## Work instructions
Comb the records below for the string "cross" and copy each line where it turns up.

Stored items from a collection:
───

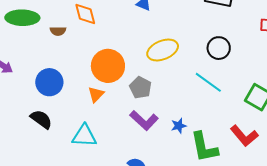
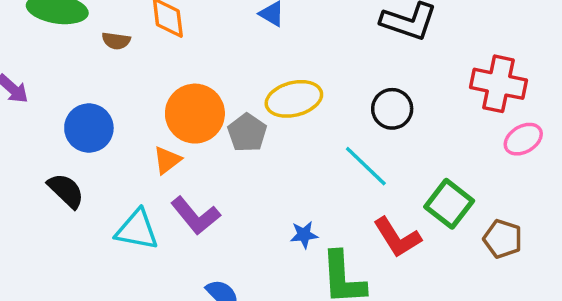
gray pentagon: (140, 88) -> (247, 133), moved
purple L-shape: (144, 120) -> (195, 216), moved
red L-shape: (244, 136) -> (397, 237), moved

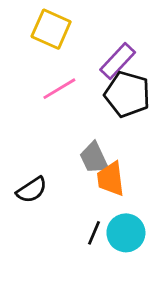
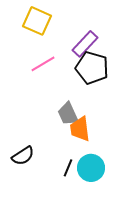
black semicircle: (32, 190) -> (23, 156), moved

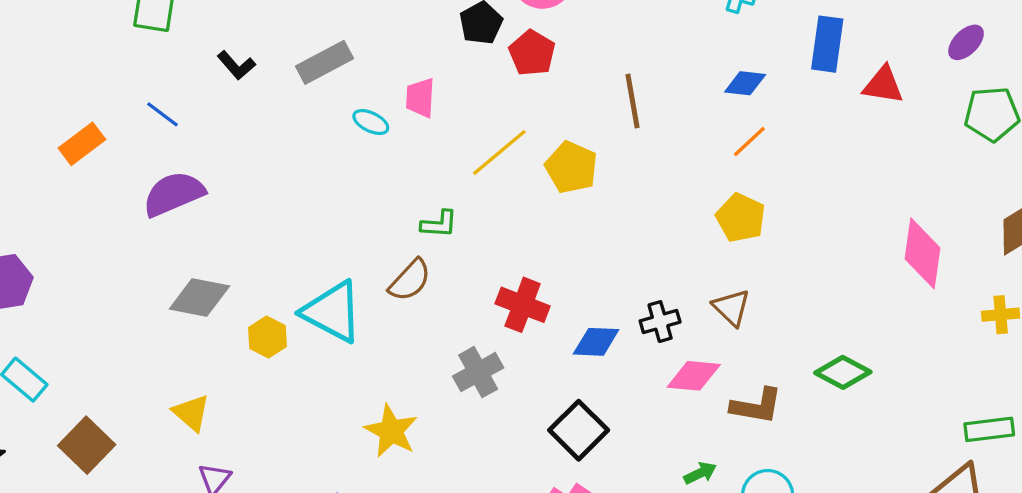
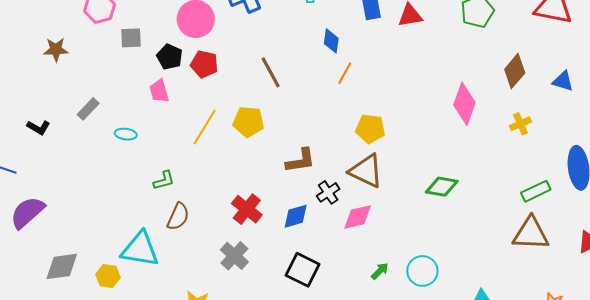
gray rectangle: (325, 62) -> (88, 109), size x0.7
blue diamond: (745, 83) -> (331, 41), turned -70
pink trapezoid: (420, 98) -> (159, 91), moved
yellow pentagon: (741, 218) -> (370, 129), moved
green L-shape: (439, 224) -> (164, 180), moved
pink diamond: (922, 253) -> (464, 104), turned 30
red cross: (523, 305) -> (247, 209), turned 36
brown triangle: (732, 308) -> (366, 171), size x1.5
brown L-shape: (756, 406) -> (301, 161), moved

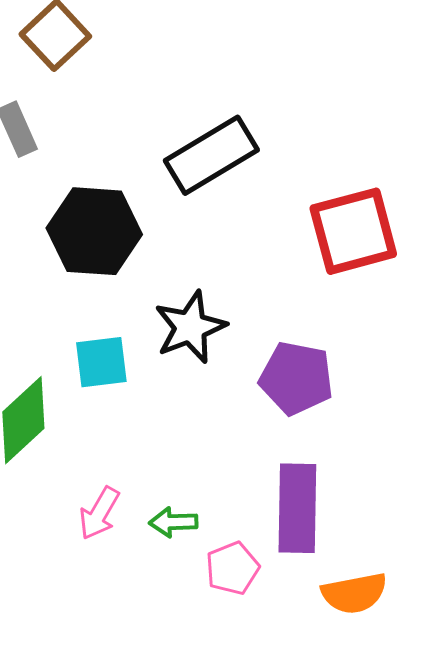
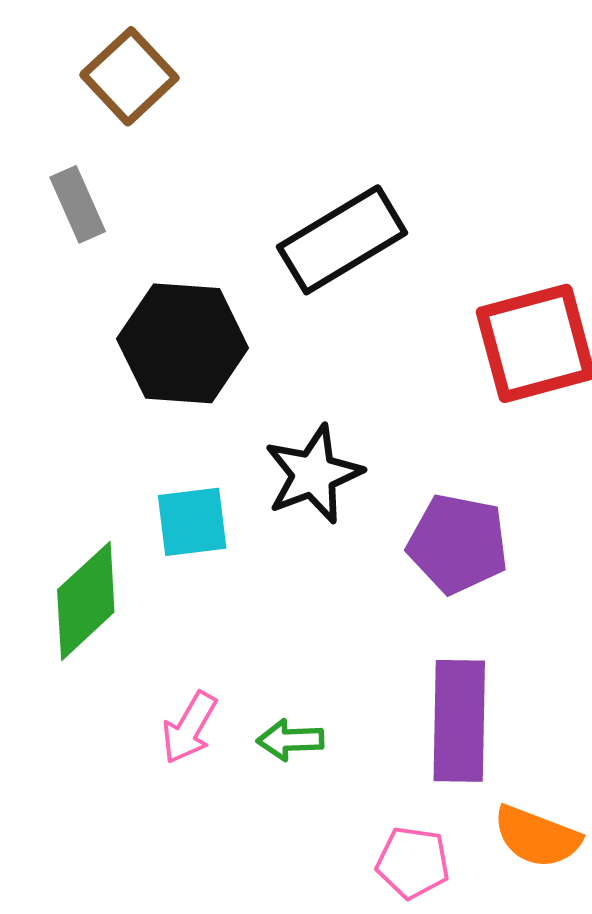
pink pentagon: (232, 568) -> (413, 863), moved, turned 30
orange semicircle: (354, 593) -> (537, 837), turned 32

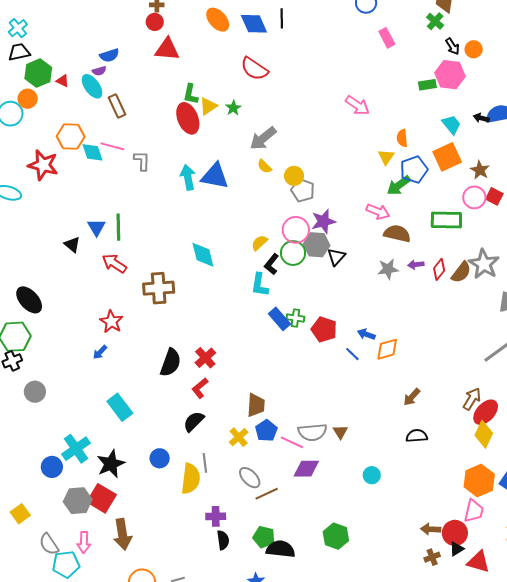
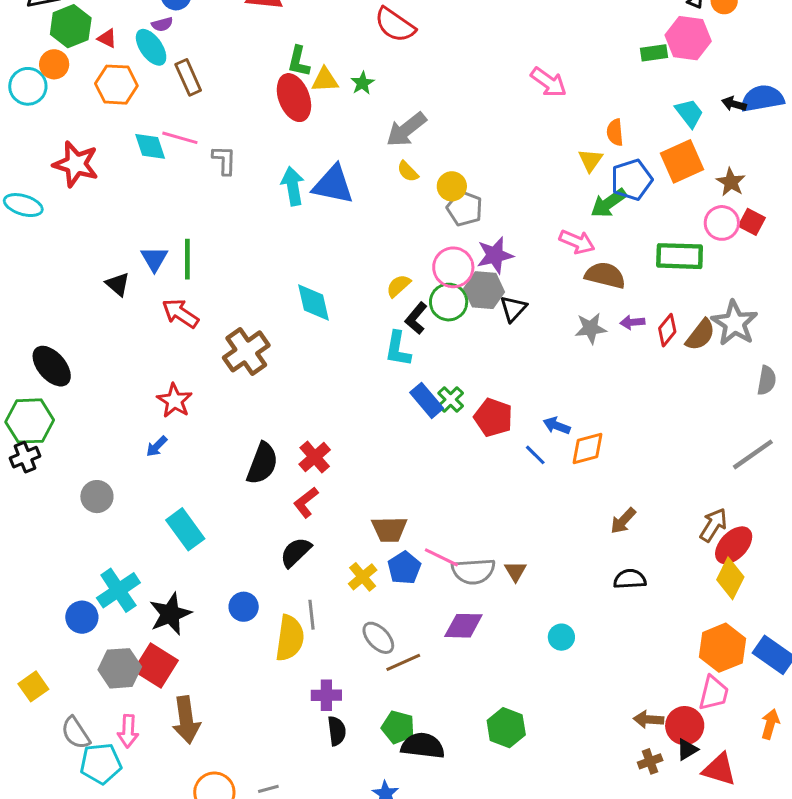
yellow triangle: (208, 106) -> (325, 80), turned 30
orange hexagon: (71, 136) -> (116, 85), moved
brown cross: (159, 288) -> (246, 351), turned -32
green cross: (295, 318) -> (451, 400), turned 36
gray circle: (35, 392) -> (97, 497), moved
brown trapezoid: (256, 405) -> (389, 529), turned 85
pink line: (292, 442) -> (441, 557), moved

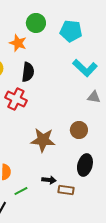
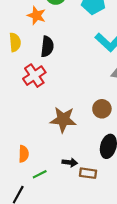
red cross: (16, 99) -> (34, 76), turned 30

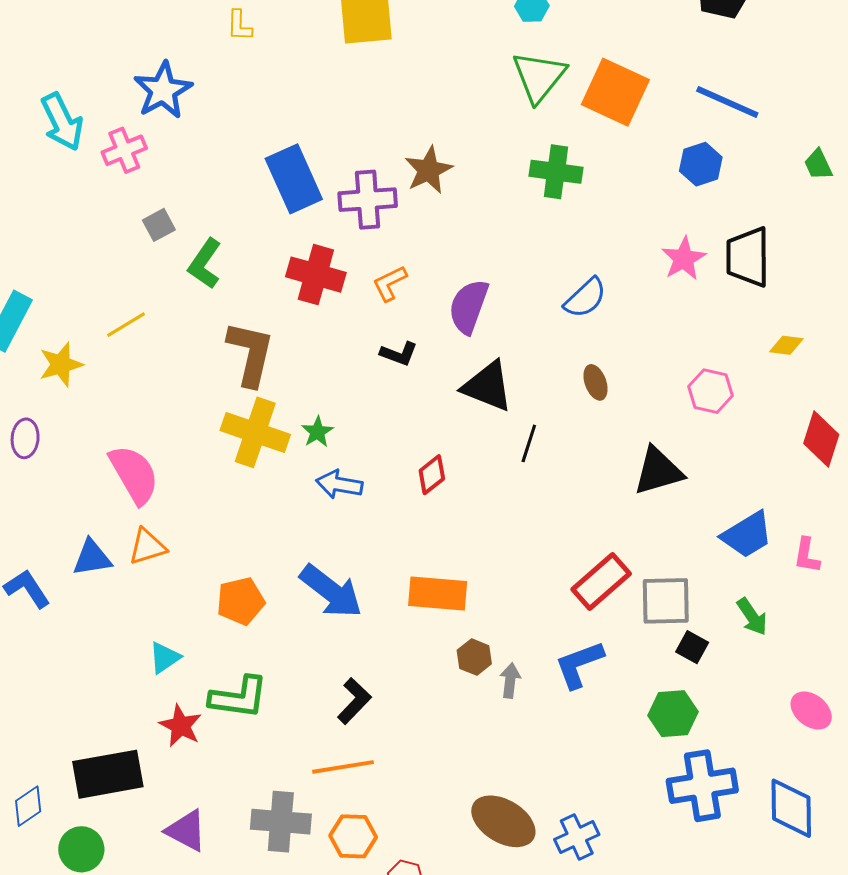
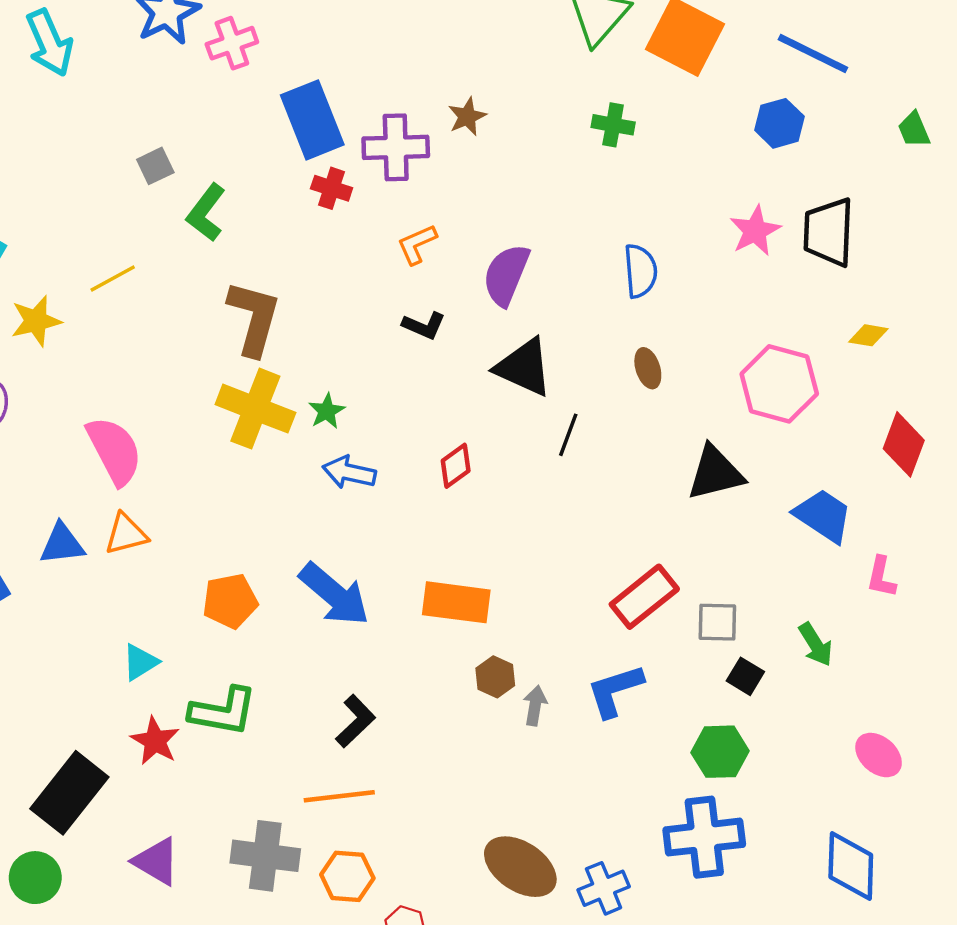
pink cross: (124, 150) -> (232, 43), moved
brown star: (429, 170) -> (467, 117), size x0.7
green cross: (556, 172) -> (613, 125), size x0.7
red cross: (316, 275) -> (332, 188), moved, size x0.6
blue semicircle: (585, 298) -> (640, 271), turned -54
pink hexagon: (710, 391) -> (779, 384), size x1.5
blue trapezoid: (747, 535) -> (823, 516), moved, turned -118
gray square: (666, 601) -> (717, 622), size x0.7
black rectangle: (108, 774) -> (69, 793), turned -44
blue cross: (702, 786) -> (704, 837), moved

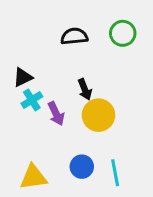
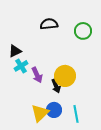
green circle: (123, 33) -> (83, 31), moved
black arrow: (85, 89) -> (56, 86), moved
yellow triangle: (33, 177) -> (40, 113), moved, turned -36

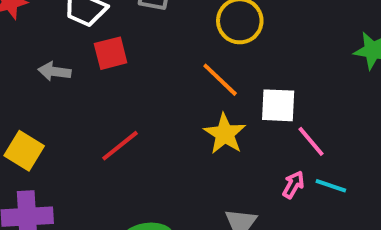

───

## Completed task
red cross: (523, 305) -> (247, 209), turned 36
brown cross: (159, 288) -> (246, 351), turned -32
green cross: (295, 318) -> (451, 400), turned 36
red cross: (16, 99) -> (34, 76), turned 30
pink cross: (124, 150) -> (232, 43), moved
green cross: (556, 172) -> (613, 125), size x0.7
red cross: (316, 275) -> (332, 188), moved, size x0.6
blue cross: (702, 786) -> (704, 837), moved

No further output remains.